What you should do:
Each record below should be repeated precisely as written.

⟨

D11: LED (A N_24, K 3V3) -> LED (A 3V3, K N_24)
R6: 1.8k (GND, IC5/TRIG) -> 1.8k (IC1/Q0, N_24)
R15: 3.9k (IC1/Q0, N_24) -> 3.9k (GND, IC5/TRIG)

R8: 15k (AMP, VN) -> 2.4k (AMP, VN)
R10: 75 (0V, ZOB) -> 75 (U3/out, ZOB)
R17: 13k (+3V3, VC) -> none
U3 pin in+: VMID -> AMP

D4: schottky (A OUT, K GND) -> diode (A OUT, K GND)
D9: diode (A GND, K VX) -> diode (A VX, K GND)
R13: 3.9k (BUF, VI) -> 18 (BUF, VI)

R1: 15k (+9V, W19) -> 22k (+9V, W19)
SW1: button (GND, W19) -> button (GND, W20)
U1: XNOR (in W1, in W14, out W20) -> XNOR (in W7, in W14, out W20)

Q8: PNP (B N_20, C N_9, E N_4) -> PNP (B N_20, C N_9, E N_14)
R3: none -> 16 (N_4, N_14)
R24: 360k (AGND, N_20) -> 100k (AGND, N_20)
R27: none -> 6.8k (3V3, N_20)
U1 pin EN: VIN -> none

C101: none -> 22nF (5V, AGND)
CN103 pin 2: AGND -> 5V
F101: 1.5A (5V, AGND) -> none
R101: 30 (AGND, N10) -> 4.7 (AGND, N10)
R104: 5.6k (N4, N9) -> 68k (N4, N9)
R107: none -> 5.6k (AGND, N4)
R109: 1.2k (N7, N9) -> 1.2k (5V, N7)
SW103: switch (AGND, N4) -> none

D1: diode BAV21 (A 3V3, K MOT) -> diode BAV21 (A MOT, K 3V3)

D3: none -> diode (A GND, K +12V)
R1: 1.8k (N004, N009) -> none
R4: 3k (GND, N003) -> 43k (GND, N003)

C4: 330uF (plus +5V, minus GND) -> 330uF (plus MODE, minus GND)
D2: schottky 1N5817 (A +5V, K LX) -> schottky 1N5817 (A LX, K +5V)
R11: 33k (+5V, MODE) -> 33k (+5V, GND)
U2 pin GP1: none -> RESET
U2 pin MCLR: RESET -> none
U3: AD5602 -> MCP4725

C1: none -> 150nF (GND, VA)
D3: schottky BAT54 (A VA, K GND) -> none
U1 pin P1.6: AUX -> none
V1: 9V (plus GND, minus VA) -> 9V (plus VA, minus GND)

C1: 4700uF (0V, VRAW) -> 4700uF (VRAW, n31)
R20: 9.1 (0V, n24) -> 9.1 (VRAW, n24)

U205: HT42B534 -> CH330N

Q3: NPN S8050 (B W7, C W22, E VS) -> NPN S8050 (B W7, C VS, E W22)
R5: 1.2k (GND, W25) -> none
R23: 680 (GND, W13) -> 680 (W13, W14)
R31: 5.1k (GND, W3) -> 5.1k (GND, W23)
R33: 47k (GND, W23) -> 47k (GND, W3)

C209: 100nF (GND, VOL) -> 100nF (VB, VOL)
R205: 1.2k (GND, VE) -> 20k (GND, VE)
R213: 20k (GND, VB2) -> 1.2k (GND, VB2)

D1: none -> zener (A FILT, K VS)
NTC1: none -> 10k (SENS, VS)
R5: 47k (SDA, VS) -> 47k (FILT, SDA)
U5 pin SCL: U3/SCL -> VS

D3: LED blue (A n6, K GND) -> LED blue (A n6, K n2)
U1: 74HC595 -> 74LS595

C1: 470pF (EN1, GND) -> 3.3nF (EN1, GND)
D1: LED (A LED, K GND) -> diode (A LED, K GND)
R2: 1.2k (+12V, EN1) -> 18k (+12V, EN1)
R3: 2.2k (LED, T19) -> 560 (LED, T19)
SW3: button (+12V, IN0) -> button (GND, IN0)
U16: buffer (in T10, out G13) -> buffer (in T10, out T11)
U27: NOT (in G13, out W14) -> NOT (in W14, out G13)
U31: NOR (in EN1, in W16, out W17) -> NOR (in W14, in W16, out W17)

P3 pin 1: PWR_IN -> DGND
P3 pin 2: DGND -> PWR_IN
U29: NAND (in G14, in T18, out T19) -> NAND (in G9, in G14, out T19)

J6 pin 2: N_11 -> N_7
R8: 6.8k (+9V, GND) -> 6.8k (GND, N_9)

⟩

Task output:
D11: LED (A N_24, K 3V3) -> LED (A 3V3, K N_24)
R6: 1.8k (GND, IC5/TRIG) -> 1.8k (IC1/Q0, N_24)
R15: 3.9k (IC1/Q0, N_24) -> 3.9k (GND, IC5/TRIG)

R8: 15k (AMP, VN) -> 2.4k (AMP, VN)
R10: 75 (0V, ZOB) -> 75 (U3/out, ZOB)
R17: 13k (+3V3, VC) -> none
U3 pin in+: VMID -> AMP

D4: schottky (A OUT, K GND) -> diode (A OUT, K GND)
D9: diode (A GND, K VX) -> diode (A VX, K GND)
R13: 3.9k (BUF, VI) -> 18 (BUF, VI)

R1: 15k (+9V, W19) -> 22k (+9V, W19)
SW1: button (GND, W19) -> button (GND, W20)
U1: XNOR (in W1, in W14, out W20) -> XNOR (in W7, in W14, out W20)

Q8: PNP (B N_20, C N_9, E N_4) -> PNP (B N_20, C N_9, E N_14)
R3: none -> 16 (N_4, N_14)
R24: 360k (AGND, N_20) -> 100k (AGND, N_20)
R27: none -> 6.8k (3V3, N_20)
U1 pin EN: VIN -> none

C101: none -> 22nF (5V, AGND)
CN103 pin 2: AGND -> 5V
F101: 1.5A (5V, AGND) -> none
R101: 30 (AGND, N10) -> 4.7 (AGND, N10)
R104: 5.6k (N4, N9) -> 68k (N4, N9)
R107: none -> 5.6k (AGND, N4)
R109: 1.2k (N7, N9) -> 1.2k (5V, N7)
SW103: switch (AGND, N4) -> none

D1: diode BAV21 (A 3V3, K MOT) -> diode BAV21 (A MOT, K 3V3)

D3: none -> diode (A GND, K +12V)
R1: 1.8k (N004, N009) -> none
R4: 3k (GND, N003) -> 43k (GND, N003)

C4: 330uF (plus +5V, minus GND) -> 330uF (plus MODE, minus GND)
D2: schottky 1N5817 (A +5V, K LX) -> schottky 1N5817 (A LX, K +5V)
R11: 33k (+5V, MODE) -> 33k (+5V, GND)
U2 pin GP1: none -> RESET
U2 pin MCLR: RESET -> none
U3: AD5602 -> MCP4725

C1: none -> 150nF (GND, VA)
D3: schottky BAT54 (A VA, K GND) -> none
U1 pin P1.6: AUX -> none
V1: 9V (plus GND, minus VA) -> 9V (plus VA, minus GND)

C1: 4700uF (0V, VRAW) -> 4700uF (VRAW, n31)
R20: 9.1 (0V, n24) -> 9.1 (VRAW, n24)

U205: HT42B534 -> CH330N

Q3: NPN S8050 (B W7, C W22, E VS) -> NPN S8050 (B W7, C VS, E W22)
R5: 1.2k (GND, W25) -> none
R23: 680 (GND, W13) -> 680 (W13, W14)
R31: 5.1k (GND, W3) -> 5.1k (GND, W23)
R33: 47k (GND, W23) -> 47k (GND, W3)

C209: 100nF (GND, VOL) -> 100nF (VB, VOL)
R205: 1.2k (GND, VE) -> 20k (GND, VE)
R213: 20k (GND, VB2) -> 1.2k (GND, VB2)

D1: none -> zener (A FILT, K VS)
NTC1: none -> 10k (SENS, VS)
R5: 47k (SDA, VS) -> 47k (FILT, SDA)
U5 pin SCL: U3/SCL -> VS

D3: LED blue (A n6, K GND) -> LED blue (A n6, K n2)
U1: 74HC595 -> 74LS595

C1: 470pF (EN1, GND) -> 3.3nF (EN1, GND)
D1: LED (A LED, K GND) -> diode (A LED, K GND)
R2: 1.2k (+12V, EN1) -> 18k (+12V, EN1)
R3: 2.2k (LED, T19) -> 560 (LED, T19)
SW3: button (+12V, IN0) -> button (GND, IN0)
U16: buffer (in T10, out G13) -> buffer (in T10, out T11)
U27: NOT (in G13, out W14) -> NOT (in W14, out G13)
U31: NOR (in EN1, in W16, out W17) -> NOR (in W14, in W16, out W17)

P3 pin 1: PWR_IN -> DGND
P3 pin 2: DGND -> PWR_IN
U29: NAND (in G14, in T18, out T19) -> NAND (in G9, in G14, out T19)

J6 pin 2: N_11 -> N_7
R8: 6.8k (+9V, GND) -> 6.8k (GND, N_9)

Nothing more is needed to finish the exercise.